#### Short exercise:
Retype all of the rows below, keeping every character, space, and line in the same order.

#### Dataset:

+++

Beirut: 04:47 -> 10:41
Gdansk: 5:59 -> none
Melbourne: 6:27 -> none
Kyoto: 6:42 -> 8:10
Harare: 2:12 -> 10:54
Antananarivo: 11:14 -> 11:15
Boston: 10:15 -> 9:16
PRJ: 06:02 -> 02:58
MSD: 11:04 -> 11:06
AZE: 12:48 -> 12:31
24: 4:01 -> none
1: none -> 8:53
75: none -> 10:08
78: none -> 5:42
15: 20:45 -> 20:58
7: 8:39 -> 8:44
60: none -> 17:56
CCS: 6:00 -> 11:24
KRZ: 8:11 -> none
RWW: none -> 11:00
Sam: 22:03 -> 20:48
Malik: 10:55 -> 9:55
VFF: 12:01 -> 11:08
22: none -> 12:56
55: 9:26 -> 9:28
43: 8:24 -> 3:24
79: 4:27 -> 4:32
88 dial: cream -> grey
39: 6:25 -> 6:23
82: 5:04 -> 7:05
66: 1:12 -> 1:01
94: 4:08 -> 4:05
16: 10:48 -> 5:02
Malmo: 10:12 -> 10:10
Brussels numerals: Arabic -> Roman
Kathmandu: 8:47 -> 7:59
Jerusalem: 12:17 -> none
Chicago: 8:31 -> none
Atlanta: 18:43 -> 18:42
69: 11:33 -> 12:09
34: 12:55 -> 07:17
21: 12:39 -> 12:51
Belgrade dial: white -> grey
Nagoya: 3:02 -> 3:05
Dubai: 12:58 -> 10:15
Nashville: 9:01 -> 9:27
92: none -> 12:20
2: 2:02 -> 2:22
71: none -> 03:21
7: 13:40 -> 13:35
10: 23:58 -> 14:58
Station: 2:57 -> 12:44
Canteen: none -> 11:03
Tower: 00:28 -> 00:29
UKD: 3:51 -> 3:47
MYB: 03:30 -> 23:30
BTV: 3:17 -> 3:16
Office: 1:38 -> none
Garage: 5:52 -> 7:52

+++

#### Reply to the task:
Beirut: 04:47 -> 10:41
Gdansk: 5:59 -> none
Melbourne: 6:27 -> none
Kyoto: 6:42 -> 8:10
Harare: 2:12 -> 10:54
Antananarivo: 11:14 -> 11:15
Boston: 10:15 -> 9:16
PRJ: 06:02 -> 02:58
MSD: 11:04 -> 11:06
AZE: 12:48 -> 12:31
24: 4:01 -> none
1: none -> 8:53
75: none -> 10:08
78: none -> 5:42
15: 20:45 -> 20:58
7: 8:39 -> 8:44
60: none -> 17:56
CCS: 6:00 -> 11:24
KRZ: 8:11 -> none
RWW: none -> 11:00
Sam: 22:03 -> 20:48
Malik: 10:55 -> 9:55
VFF: 12:01 -> 11:08
22: none -> 12:56
55: 9:26 -> 9:28
43: 8:24 -> 3:24
79: 4:27 -> 4:32
88 dial: cream -> grey
39: 6:25 -> 6:23
82: 5:04 -> 7:05
66: 1:12 -> 1:01
94: 4:08 -> 4:05
16: 10:48 -> 5:02
Malmo: 10:12 -> 10:10
Brussels numerals: Arabic -> Roman
Kathmandu: 8:47 -> 7:59
Jerusalem: 12:17 -> none
Chicago: 8:31 -> none
Atlanta: 18:43 -> 18:42
69: 11:33 -> 12:09
34: 12:55 -> 07:17
21: 12:39 -> 12:51
Belgrade dial: white -> grey
Nagoya: 3:02 -> 3:05
Dubai: 12:58 -> 10:15
Nashville: 9:01 -> 9:27
92: none -> 12:20
2: 2:02 -> 2:22
71: none -> 03:21
7: 13:40 -> 13:35
10: 23:58 -> 14:58
Station: 2:57 -> 12:44
Canteen: none -> 11:03
Tower: 00:28 -> 00:29
UKD: 3:51 -> 3:47
MYB: 03:30 -> 23:30
BTV: 3:17 -> 3:16
Office: 1:38 -> none
Garage: 5:52 -> 7:52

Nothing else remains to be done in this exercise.